* _WHAT IS BEING ASKED_: In the listing below, set down verbatim the portion that opens with the line containing "brown cross: moved 5 px right, 6 px down" and closes with the line containing "cyan circle: moved 2 px right, 2 px up", both of those lines included, leaving out the picture lines.
----
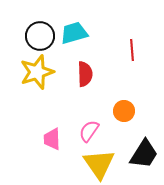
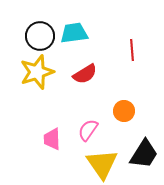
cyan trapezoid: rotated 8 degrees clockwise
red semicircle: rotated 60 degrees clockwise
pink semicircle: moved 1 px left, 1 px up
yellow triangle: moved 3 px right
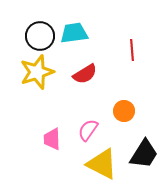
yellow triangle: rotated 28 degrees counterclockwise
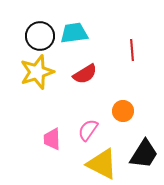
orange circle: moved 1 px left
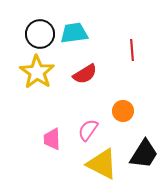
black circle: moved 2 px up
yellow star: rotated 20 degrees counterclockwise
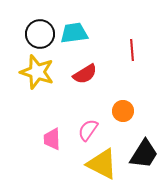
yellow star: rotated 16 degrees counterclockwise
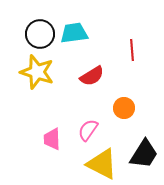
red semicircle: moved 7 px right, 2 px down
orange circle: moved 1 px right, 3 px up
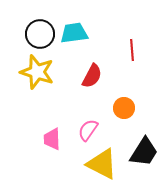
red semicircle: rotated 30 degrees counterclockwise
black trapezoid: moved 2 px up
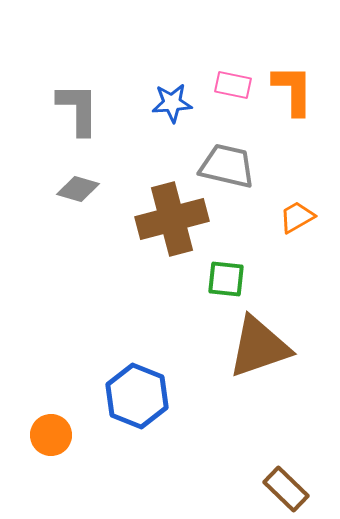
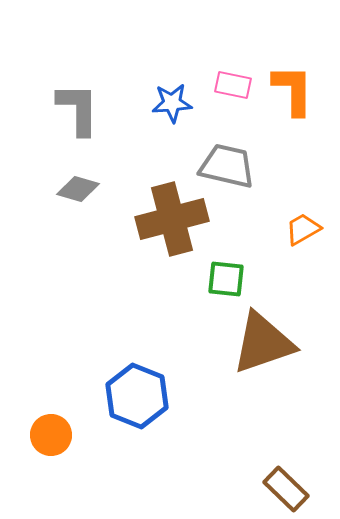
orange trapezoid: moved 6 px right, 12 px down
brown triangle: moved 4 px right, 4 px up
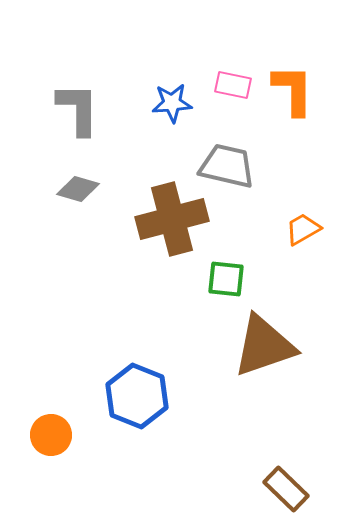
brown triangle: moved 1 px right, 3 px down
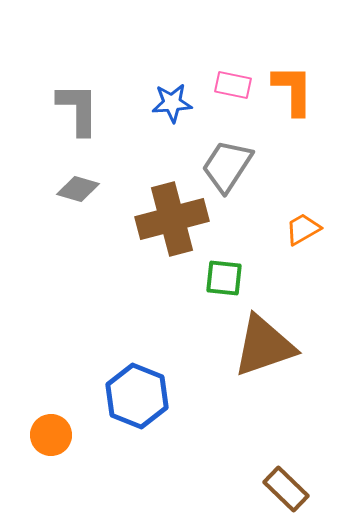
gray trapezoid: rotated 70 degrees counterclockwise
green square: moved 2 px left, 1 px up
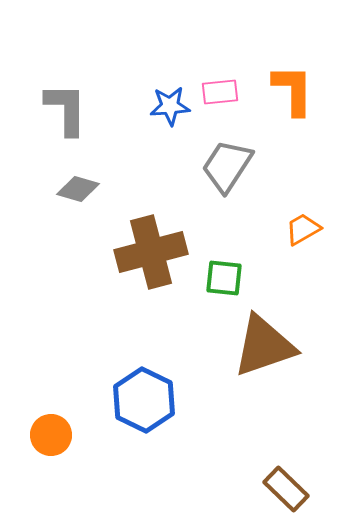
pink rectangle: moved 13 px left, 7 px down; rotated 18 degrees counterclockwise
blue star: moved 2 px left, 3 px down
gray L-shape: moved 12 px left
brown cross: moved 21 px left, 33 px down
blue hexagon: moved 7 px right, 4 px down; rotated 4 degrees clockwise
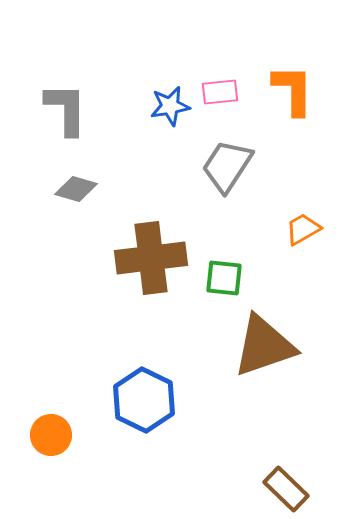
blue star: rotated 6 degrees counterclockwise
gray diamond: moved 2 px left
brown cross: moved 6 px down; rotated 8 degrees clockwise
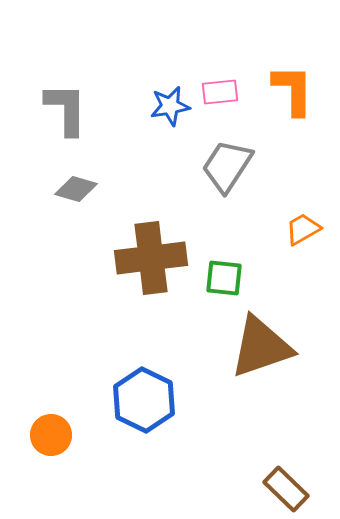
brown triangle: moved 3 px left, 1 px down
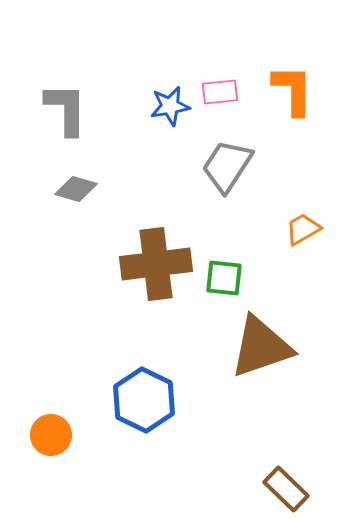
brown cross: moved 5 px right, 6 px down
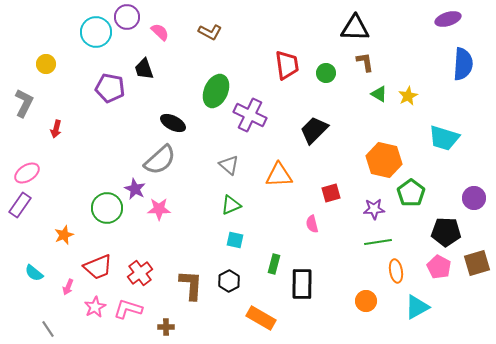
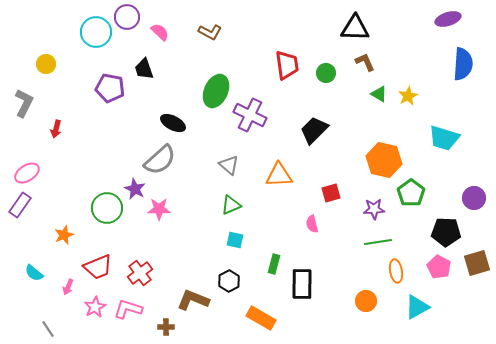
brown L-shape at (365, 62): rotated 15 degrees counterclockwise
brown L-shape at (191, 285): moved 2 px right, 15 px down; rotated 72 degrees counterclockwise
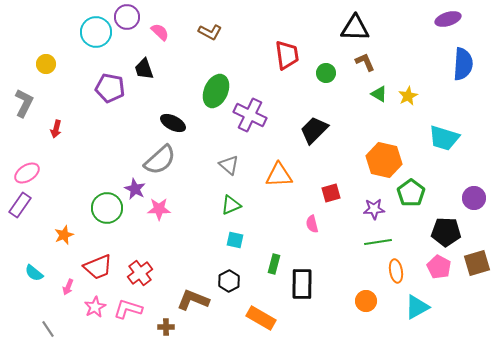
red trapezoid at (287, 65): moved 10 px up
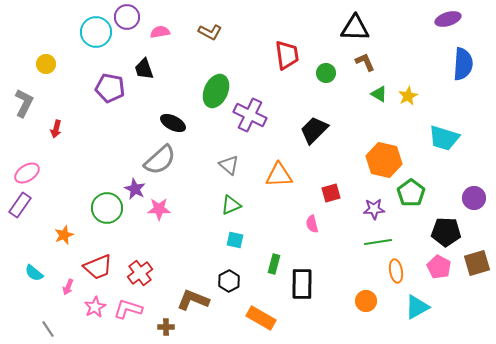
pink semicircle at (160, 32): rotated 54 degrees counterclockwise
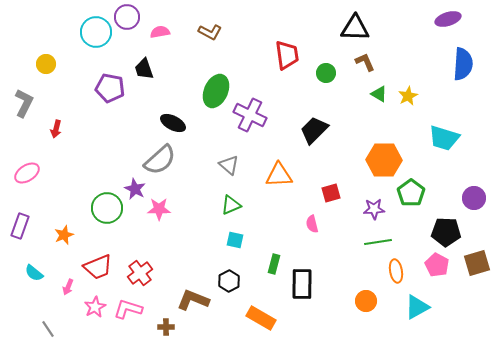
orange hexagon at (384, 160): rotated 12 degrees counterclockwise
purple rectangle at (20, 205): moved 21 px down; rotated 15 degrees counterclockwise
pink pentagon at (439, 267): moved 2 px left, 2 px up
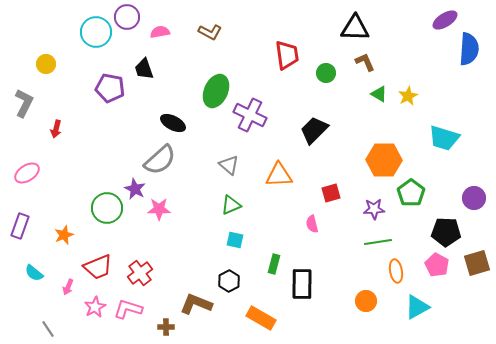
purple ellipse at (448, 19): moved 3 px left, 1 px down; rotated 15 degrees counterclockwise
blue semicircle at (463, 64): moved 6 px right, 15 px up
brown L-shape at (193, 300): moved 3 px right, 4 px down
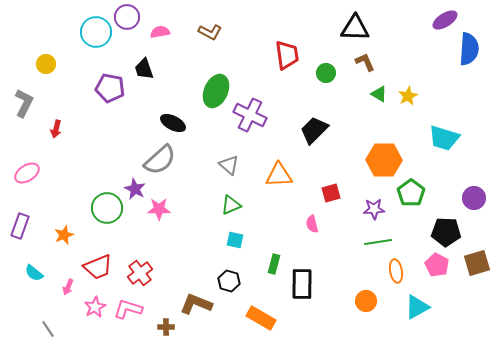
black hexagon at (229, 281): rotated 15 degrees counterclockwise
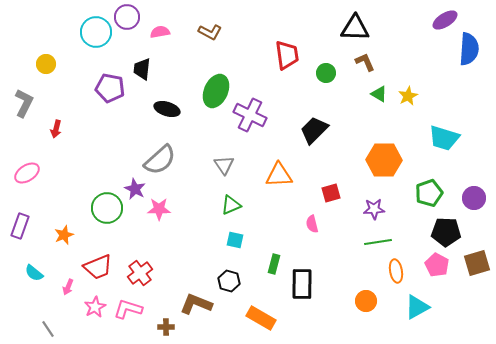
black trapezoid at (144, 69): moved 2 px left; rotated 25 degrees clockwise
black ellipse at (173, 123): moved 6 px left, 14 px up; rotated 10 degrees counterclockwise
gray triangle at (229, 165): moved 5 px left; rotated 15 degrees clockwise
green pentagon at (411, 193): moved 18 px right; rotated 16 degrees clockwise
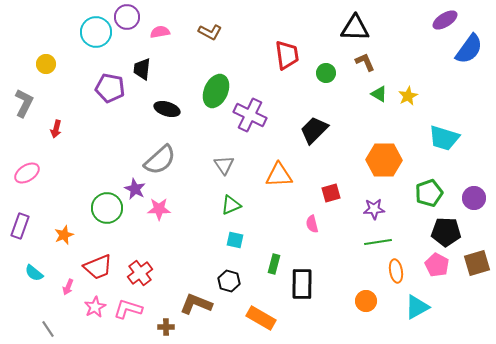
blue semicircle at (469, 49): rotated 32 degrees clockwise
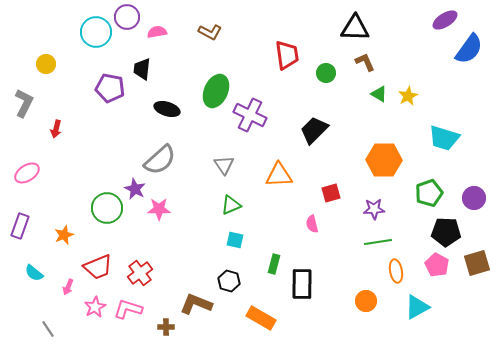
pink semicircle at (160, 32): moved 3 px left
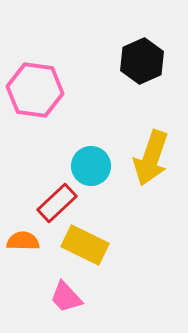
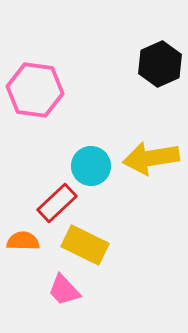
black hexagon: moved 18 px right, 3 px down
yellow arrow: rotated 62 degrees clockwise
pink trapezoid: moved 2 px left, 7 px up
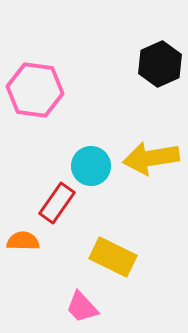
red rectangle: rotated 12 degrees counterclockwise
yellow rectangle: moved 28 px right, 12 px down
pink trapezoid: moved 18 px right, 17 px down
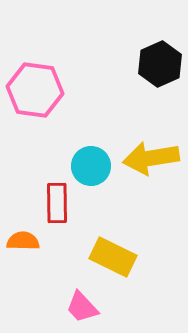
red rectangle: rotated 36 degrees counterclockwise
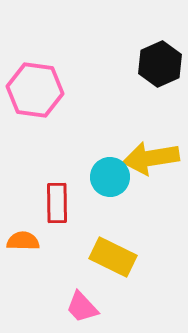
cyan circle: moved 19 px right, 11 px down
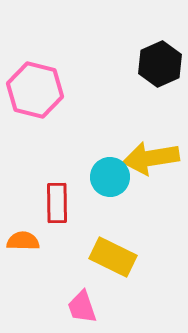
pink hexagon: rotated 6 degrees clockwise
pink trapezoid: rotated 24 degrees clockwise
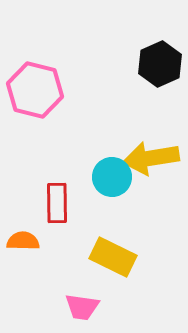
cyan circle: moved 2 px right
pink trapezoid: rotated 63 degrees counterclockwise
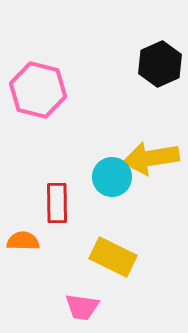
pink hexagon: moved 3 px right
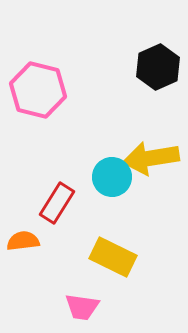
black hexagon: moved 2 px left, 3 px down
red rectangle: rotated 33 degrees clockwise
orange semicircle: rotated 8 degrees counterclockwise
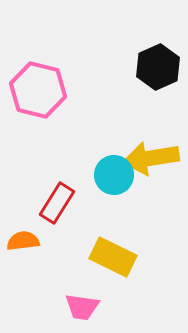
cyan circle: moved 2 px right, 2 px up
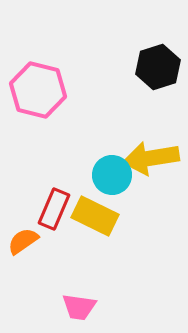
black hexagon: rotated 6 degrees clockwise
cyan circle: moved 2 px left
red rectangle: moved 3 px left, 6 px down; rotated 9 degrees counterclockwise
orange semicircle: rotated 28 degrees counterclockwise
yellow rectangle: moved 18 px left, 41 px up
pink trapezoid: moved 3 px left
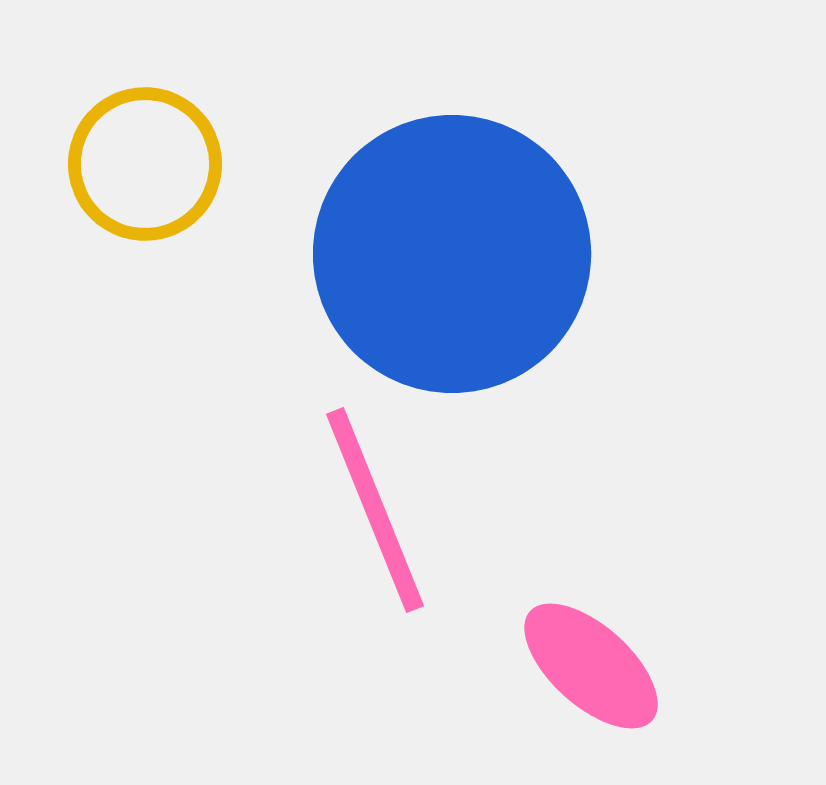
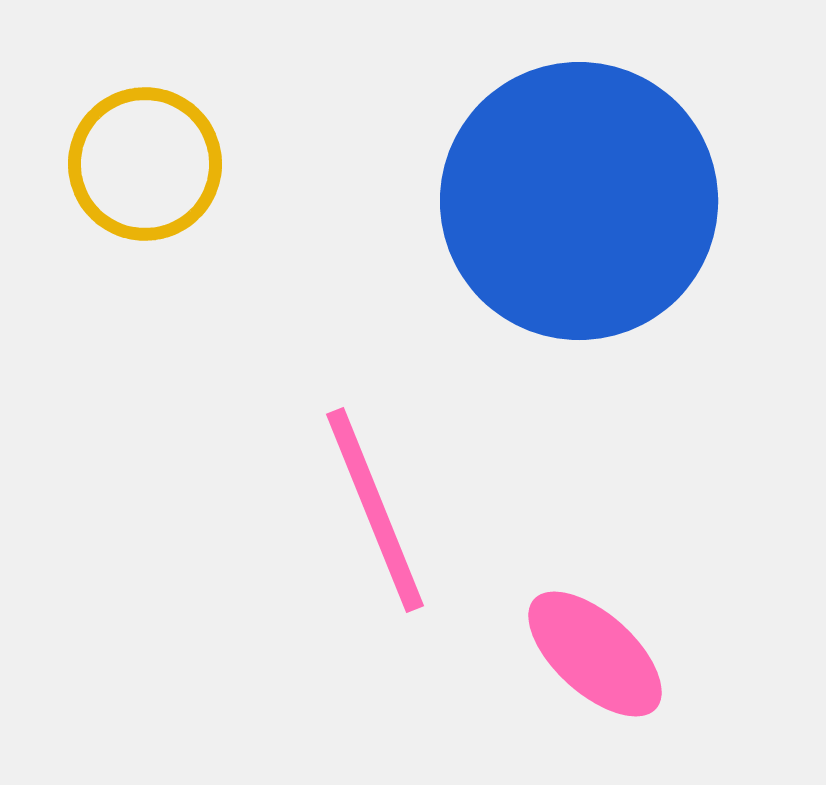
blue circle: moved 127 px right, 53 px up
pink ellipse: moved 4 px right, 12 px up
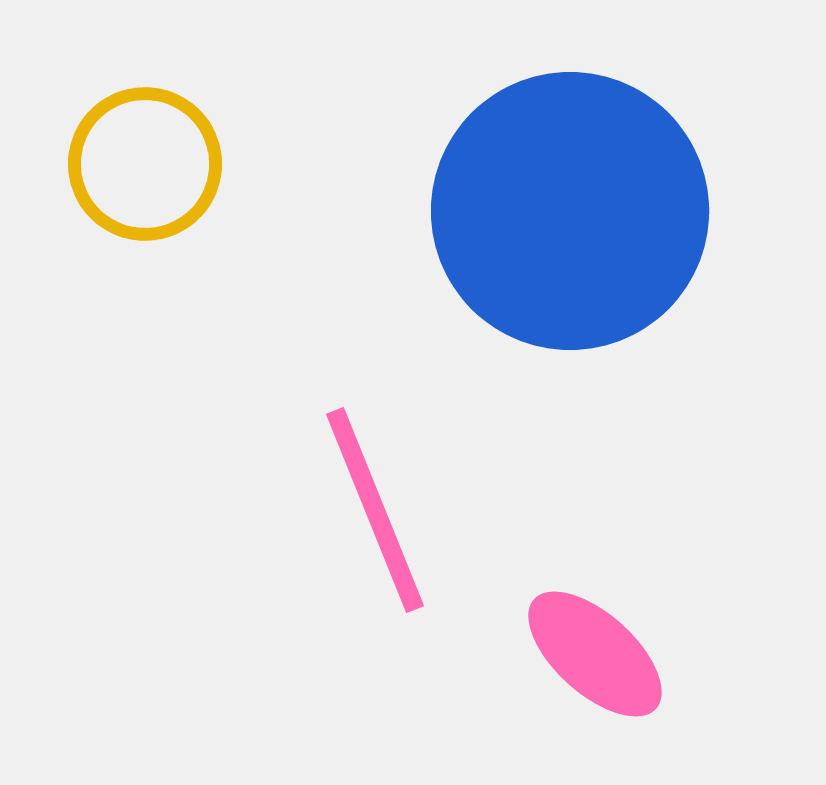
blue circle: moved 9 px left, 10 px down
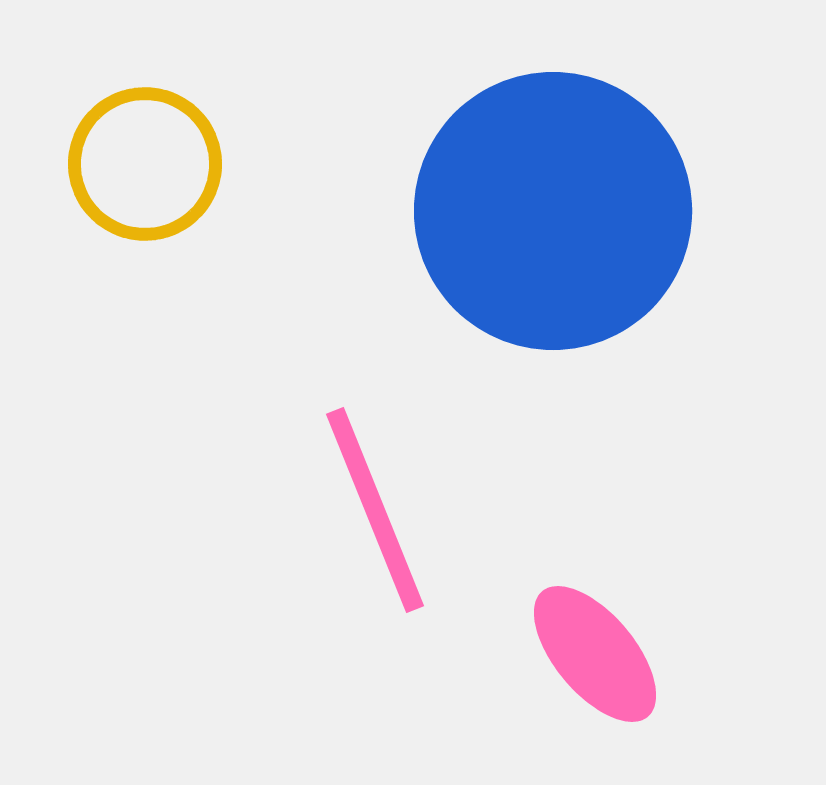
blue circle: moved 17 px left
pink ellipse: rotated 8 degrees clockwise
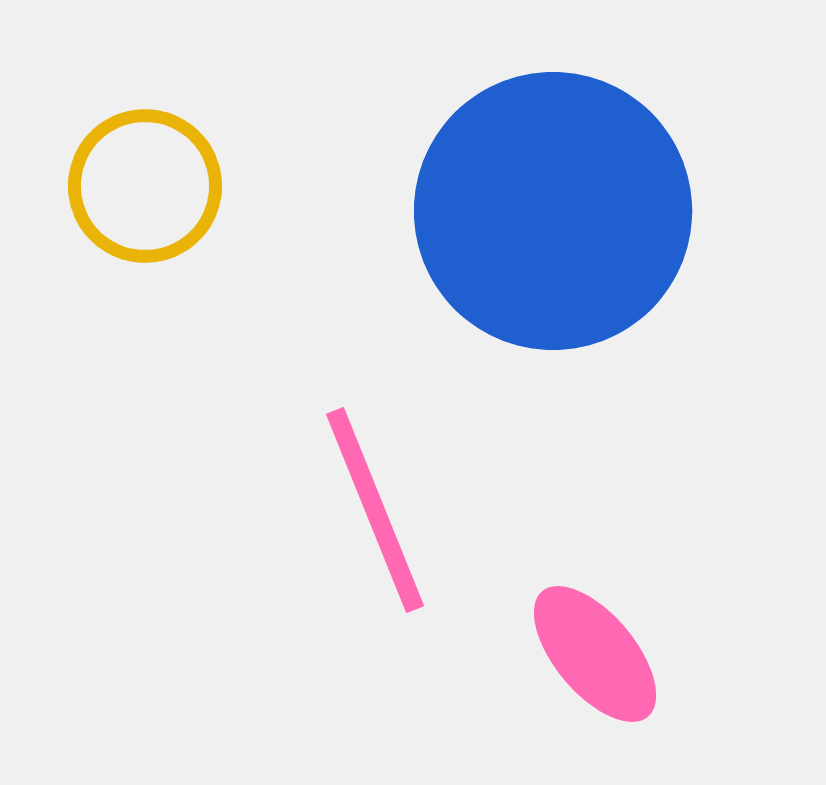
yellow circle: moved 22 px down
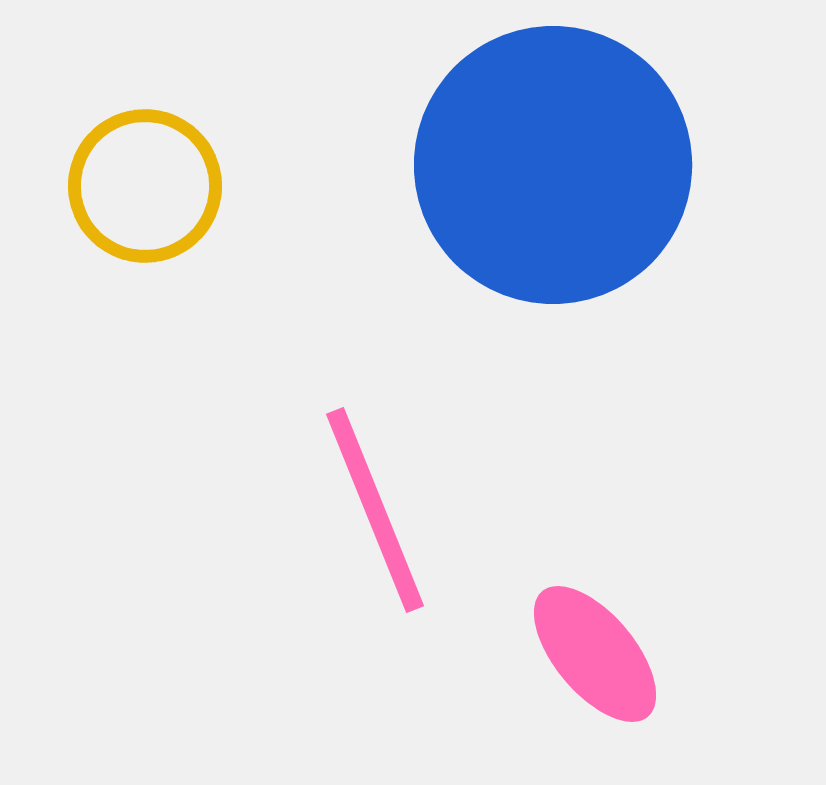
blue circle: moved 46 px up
----
* _EXERCISE OUTPUT_:
brown cross: moved 5 px right, 6 px down
brown L-shape at (365, 62): rotated 15 degrees counterclockwise
brown L-shape at (191, 285): moved 2 px right, 15 px down; rotated 72 degrees counterclockwise
red trapezoid at (287, 65): moved 10 px up
pink semicircle at (160, 32): rotated 54 degrees counterclockwise
orange hexagon at (384, 160): rotated 12 degrees counterclockwise
purple rectangle at (20, 205): moved 21 px down; rotated 15 degrees counterclockwise
pink pentagon at (439, 267): moved 2 px left, 2 px up
purple ellipse at (448, 19): moved 3 px left, 1 px down; rotated 15 degrees counterclockwise
blue semicircle at (463, 64): moved 6 px right, 15 px up
brown L-shape at (193, 300): moved 3 px right, 4 px down
black hexagon at (229, 281): rotated 15 degrees counterclockwise
black trapezoid at (144, 69): moved 2 px left; rotated 25 degrees clockwise
black ellipse at (173, 123): moved 6 px left, 14 px up; rotated 10 degrees counterclockwise
gray triangle at (229, 165): moved 5 px left; rotated 15 degrees clockwise
green pentagon at (411, 193): moved 18 px right; rotated 16 degrees clockwise
blue semicircle at (469, 49): rotated 32 degrees clockwise
pink semicircle at (160, 32): moved 3 px left
black hexagon: moved 18 px right, 3 px down
yellow arrow: rotated 62 degrees clockwise
pink trapezoid: moved 2 px left, 7 px up
red rectangle: rotated 12 degrees counterclockwise
yellow rectangle: moved 28 px right, 12 px down
pink trapezoid: moved 18 px right, 17 px down
red rectangle: rotated 36 degrees counterclockwise
cyan circle: moved 19 px right, 11 px down
pink hexagon: rotated 6 degrees clockwise
pink trapezoid: rotated 24 degrees clockwise
cyan circle: moved 2 px right
pink trapezoid: rotated 63 degrees counterclockwise
pink hexagon: moved 3 px right
black hexagon: moved 2 px left, 3 px down
red rectangle: rotated 33 degrees clockwise
orange semicircle: rotated 8 degrees counterclockwise
cyan circle: moved 2 px right, 2 px up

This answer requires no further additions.